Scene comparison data
------------------------
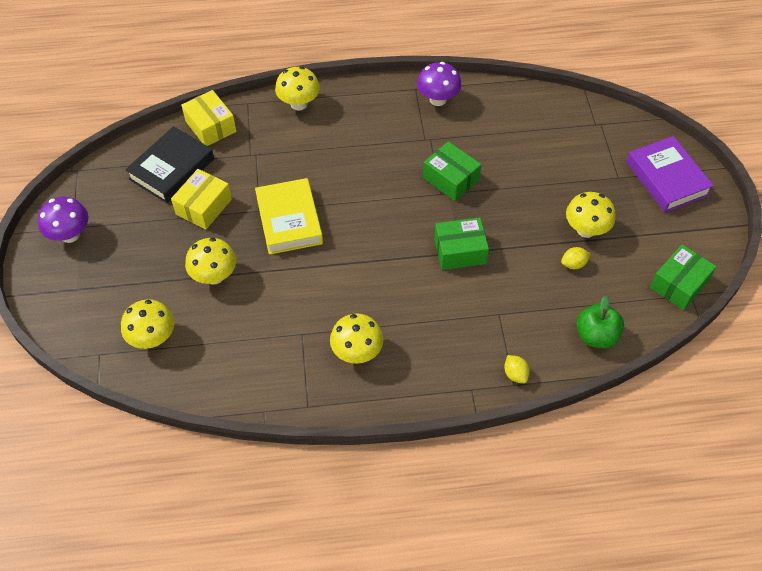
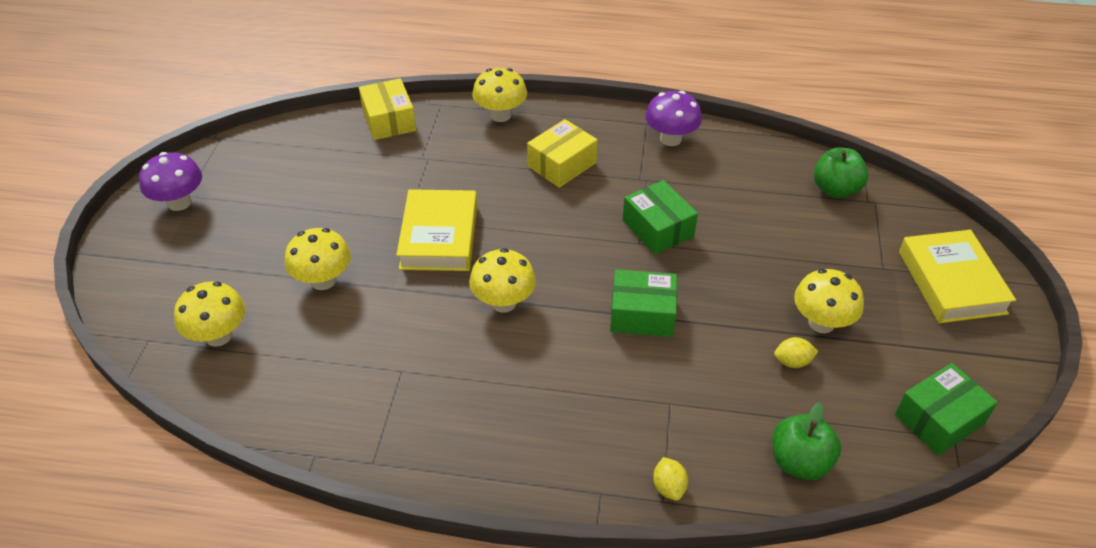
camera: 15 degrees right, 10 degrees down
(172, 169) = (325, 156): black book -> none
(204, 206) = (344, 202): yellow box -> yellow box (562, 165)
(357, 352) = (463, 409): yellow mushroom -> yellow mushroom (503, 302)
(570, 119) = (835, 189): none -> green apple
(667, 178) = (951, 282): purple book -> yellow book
------------------------
=== WHAT YOU NEED TO DO ===
Line by line, transcribe the records exactly, omitting the images.

=== RESPONSE ===
camera: 15 degrees right, 10 degrees down
(172, 169) = (325, 156): black book -> none
(204, 206) = (344, 202): yellow box -> yellow box (562, 165)
(357, 352) = (463, 409): yellow mushroom -> yellow mushroom (503, 302)
(570, 119) = (835, 189): none -> green apple
(667, 178) = (951, 282): purple book -> yellow book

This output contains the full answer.